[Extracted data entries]
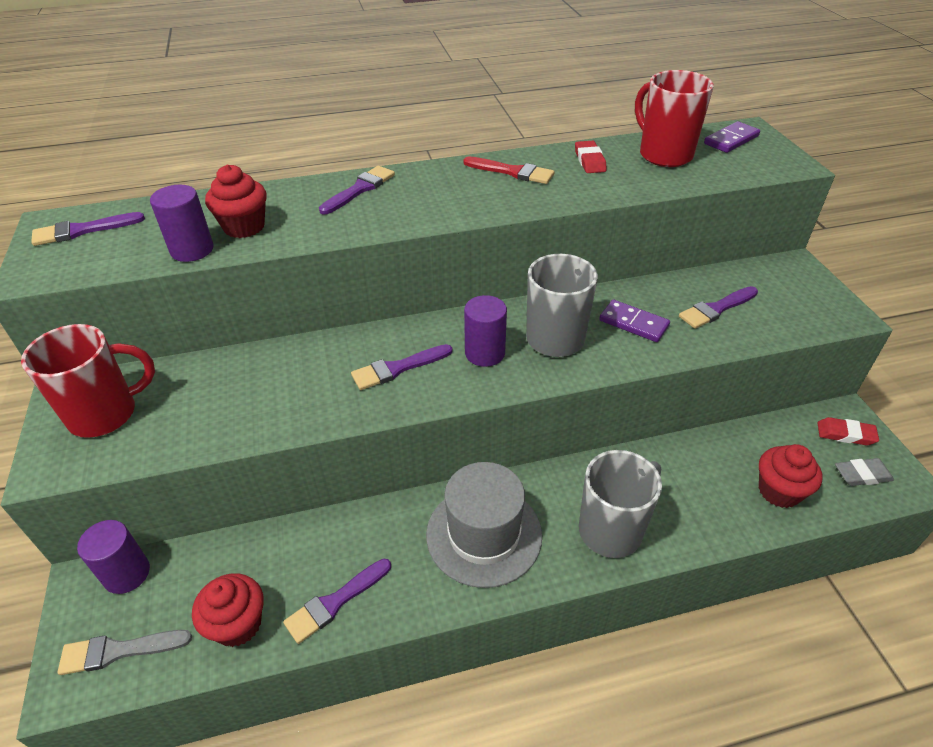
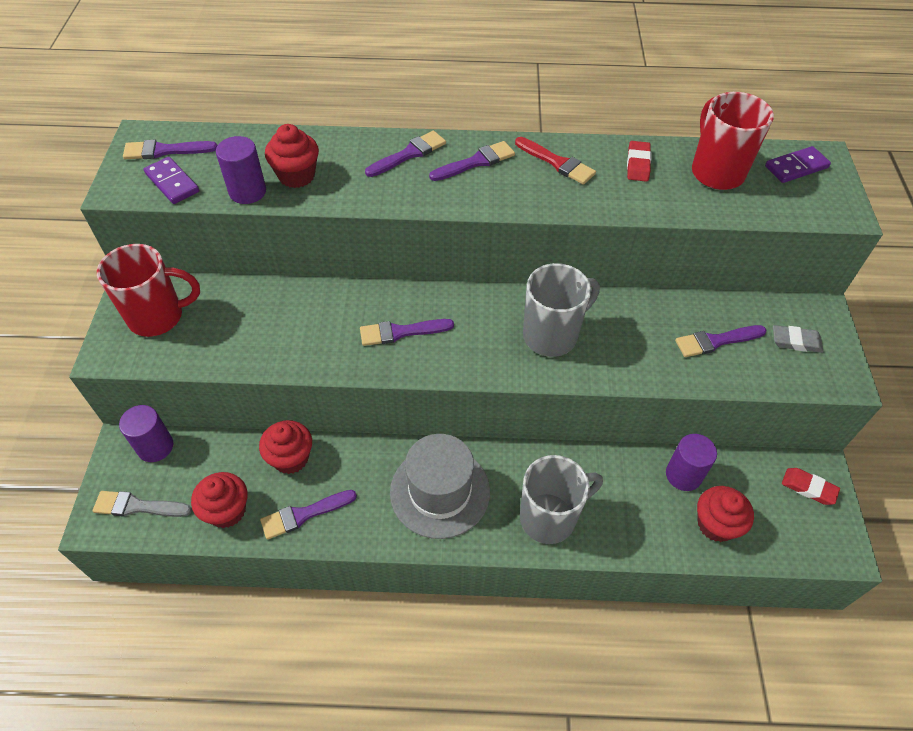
camera: 15 degrees right, 10 degrees up
(300, 543) = (291, 458): none -> red cupcake
(432, 184) = (476, 162): none -> purple brush
(485, 353) = (481, 335): purple cylinder -> purple cylinder (683, 475)
(633, 323) = (629, 337): purple domino -> purple domino (172, 183)
(862, 475) = (803, 530): grey eraser -> grey eraser (795, 341)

Exercise objective
Copy all lines of the preceding data that hold the word "none".

Answer for the task
(300, 543) = (291, 458): none -> red cupcake
(432, 184) = (476, 162): none -> purple brush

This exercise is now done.